Give the data again exactly as written, skipping any pictures.

**Supplied data**
• • •

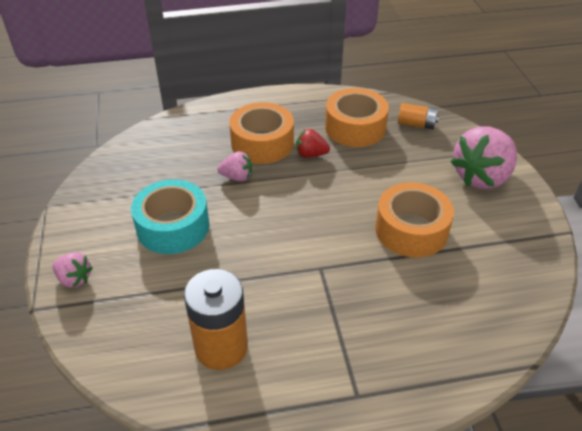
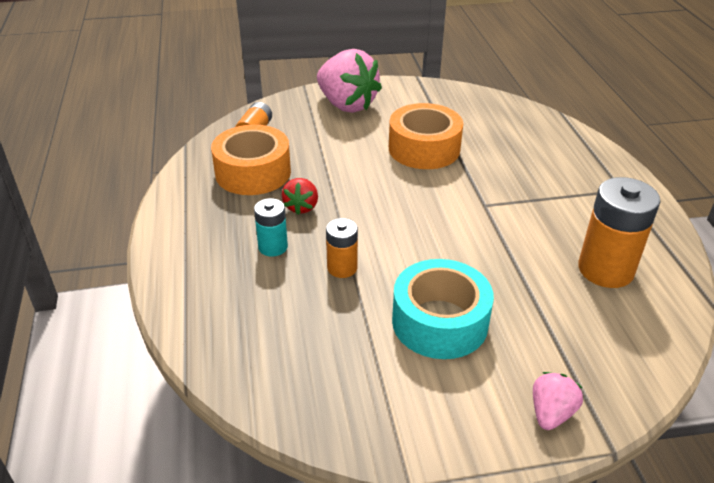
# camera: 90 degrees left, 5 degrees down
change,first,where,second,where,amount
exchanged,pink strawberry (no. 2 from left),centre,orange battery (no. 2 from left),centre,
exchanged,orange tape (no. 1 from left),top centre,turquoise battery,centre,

• • •

**Solution for this problem**
# camera: 90 degrees left, 5 degrees down
change,first,where,second,where,amount
exchanged,pink strawberry (no. 2 from left),centre,orange battery (no. 2 from left),centre,
exchanged,orange tape (no. 1 from left),top centre,turquoise battery,centre,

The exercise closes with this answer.